# [Short task]
List every line of the material below that contains the string "kern", copying each line in full.

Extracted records
↓↓↓

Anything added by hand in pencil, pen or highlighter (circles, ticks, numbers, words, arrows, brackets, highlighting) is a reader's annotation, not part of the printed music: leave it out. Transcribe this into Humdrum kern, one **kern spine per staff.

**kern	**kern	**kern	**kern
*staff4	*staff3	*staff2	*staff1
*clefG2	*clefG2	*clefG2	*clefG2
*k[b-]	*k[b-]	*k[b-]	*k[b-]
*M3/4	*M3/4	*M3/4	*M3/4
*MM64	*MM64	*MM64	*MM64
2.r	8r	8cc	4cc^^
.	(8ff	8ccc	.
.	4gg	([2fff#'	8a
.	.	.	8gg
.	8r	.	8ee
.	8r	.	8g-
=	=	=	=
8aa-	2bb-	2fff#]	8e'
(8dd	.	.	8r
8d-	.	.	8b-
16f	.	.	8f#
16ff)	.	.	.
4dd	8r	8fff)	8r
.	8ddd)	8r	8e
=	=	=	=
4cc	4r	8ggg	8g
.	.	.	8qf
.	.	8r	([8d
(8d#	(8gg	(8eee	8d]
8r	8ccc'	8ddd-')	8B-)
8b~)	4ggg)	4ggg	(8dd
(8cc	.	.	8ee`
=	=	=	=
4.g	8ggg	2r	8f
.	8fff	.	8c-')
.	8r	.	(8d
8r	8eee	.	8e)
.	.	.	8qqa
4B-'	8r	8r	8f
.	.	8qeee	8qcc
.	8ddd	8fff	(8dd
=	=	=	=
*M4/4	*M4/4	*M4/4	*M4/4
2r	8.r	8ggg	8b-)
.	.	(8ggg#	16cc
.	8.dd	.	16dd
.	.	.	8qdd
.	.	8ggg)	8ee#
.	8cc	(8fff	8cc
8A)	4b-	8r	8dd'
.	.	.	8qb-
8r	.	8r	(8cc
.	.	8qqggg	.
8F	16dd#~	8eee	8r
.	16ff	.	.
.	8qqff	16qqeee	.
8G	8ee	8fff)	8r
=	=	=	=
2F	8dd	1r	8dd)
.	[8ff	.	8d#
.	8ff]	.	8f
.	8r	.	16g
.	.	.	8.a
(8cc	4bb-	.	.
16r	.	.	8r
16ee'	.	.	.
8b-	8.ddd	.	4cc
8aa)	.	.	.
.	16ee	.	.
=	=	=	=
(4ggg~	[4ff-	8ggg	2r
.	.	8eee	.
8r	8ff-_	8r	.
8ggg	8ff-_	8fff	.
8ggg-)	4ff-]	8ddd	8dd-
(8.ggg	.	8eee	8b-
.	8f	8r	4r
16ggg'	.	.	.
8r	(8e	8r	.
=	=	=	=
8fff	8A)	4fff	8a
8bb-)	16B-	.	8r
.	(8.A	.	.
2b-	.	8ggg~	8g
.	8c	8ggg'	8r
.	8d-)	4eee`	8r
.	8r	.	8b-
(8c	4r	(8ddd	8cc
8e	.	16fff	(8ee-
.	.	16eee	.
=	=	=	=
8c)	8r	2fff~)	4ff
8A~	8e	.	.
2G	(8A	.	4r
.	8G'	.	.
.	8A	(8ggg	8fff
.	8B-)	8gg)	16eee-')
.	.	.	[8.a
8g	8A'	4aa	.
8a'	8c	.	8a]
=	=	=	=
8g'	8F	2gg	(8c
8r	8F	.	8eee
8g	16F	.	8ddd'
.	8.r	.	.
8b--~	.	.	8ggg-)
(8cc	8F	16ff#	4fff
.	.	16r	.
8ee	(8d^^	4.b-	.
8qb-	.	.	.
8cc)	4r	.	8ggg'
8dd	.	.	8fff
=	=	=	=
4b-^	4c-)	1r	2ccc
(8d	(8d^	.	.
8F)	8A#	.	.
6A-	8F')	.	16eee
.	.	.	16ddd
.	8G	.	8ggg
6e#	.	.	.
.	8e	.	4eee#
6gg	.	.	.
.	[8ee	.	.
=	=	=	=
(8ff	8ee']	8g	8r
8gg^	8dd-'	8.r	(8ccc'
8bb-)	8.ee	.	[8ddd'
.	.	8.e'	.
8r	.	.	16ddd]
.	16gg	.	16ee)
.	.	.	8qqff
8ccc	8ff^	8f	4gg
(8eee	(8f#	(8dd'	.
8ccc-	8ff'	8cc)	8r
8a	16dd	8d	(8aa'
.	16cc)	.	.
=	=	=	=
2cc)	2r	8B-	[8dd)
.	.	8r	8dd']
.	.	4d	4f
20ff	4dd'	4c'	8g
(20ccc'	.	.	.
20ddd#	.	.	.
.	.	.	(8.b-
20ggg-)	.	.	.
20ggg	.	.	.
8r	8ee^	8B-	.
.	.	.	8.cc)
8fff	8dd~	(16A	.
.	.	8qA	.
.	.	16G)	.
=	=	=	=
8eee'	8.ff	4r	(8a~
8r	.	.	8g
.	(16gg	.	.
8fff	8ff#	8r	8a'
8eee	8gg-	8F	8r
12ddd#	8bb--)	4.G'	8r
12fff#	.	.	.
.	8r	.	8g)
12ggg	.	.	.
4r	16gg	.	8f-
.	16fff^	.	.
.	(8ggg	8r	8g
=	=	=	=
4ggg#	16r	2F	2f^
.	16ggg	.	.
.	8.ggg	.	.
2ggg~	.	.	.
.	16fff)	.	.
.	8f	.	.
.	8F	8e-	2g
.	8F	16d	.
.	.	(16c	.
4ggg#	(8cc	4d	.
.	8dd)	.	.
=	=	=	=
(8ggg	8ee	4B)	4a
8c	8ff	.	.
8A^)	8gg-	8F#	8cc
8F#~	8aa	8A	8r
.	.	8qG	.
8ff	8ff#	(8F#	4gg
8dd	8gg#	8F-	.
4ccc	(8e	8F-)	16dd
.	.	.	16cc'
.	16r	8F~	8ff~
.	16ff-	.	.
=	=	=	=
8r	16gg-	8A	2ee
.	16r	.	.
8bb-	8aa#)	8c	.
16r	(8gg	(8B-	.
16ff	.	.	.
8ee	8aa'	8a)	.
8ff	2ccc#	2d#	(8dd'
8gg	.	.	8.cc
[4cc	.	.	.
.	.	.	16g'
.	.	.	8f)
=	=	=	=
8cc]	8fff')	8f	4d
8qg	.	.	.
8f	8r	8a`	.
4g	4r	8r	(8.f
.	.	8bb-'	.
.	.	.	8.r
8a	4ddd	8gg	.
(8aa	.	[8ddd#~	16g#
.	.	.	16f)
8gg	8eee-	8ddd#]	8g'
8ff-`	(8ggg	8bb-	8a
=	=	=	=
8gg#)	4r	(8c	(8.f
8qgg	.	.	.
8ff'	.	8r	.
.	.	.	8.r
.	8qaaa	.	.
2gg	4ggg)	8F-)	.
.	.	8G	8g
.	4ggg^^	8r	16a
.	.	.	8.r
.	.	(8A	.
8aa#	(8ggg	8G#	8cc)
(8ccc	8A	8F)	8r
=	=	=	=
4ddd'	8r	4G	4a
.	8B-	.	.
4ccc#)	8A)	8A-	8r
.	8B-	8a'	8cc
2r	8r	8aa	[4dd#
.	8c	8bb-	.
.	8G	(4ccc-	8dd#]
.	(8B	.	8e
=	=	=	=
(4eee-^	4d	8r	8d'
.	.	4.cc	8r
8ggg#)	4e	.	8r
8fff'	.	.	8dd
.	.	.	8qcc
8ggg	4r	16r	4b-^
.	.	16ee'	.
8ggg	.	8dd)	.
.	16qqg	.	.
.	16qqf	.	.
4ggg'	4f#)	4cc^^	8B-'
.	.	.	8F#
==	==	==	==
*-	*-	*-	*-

↑↑↑

# [Task output]
Anything added by hand in pencil, pen or highlighter (circles, ticks, numbers, words, arrows, brackets, highlighting) is a reader's annotation, not part of the printed music: leave it out. Transcribe this into Humdrum kern, one **kern spine per staff.
**kern	**kern	**kern	**kern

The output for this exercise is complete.